§ **WHAT YOU HAVE TO DO**: Every line of the material must be restated exactly, though not its pictures.

§ **PROVIDED RECORDS**:
Segment Open

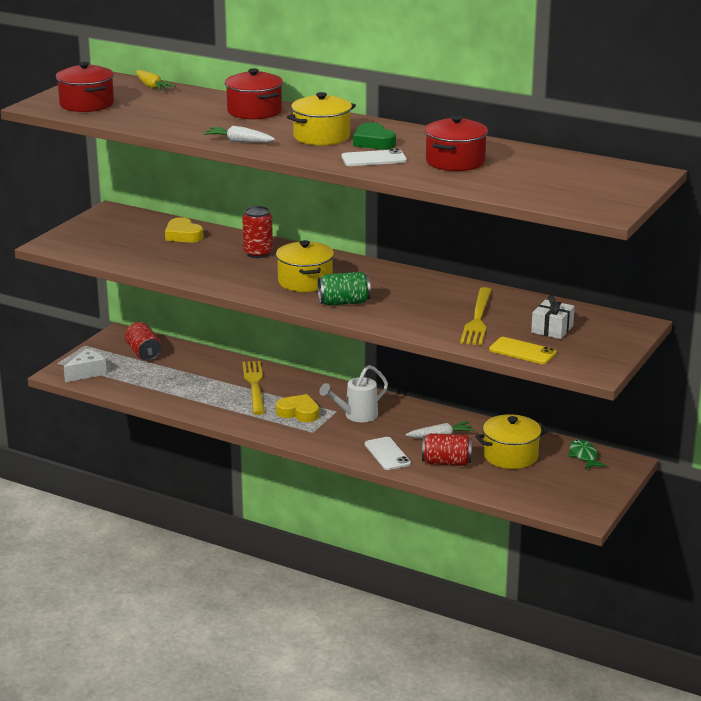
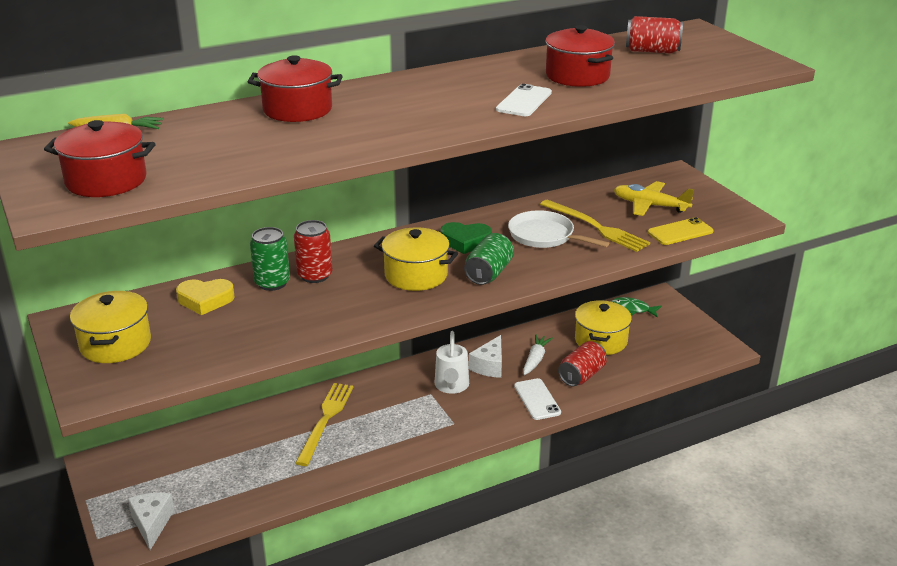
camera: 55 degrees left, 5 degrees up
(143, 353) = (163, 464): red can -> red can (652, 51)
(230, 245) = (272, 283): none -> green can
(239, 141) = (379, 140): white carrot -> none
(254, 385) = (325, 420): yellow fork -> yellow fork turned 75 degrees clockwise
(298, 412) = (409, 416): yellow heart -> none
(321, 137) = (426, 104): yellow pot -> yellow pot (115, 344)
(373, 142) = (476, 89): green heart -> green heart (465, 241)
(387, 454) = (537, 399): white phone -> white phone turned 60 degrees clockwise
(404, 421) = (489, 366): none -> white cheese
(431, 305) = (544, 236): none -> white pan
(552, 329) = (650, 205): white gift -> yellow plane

Segment Closed

§ **YOUR SOLUTION**:
camera: 55 degrees left, 5 degrees up
(143, 353) = (163, 464): red can -> red can (652, 51)
(230, 245) = (272, 283): none -> green can
(239, 141) = (379, 140): white carrot -> none
(254, 385) = (325, 420): yellow fork -> yellow fork turned 75 degrees clockwise
(298, 412) = (409, 416): yellow heart -> none
(321, 137) = (426, 104): yellow pot -> yellow pot (115, 344)
(373, 142) = (476, 89): green heart -> green heart (465, 241)
(387, 454) = (537, 399): white phone -> white phone turned 60 degrees clockwise
(404, 421) = (489, 366): none -> white cheese
(431, 305) = (544, 236): none -> white pan
(552, 329) = (650, 205): white gift -> yellow plane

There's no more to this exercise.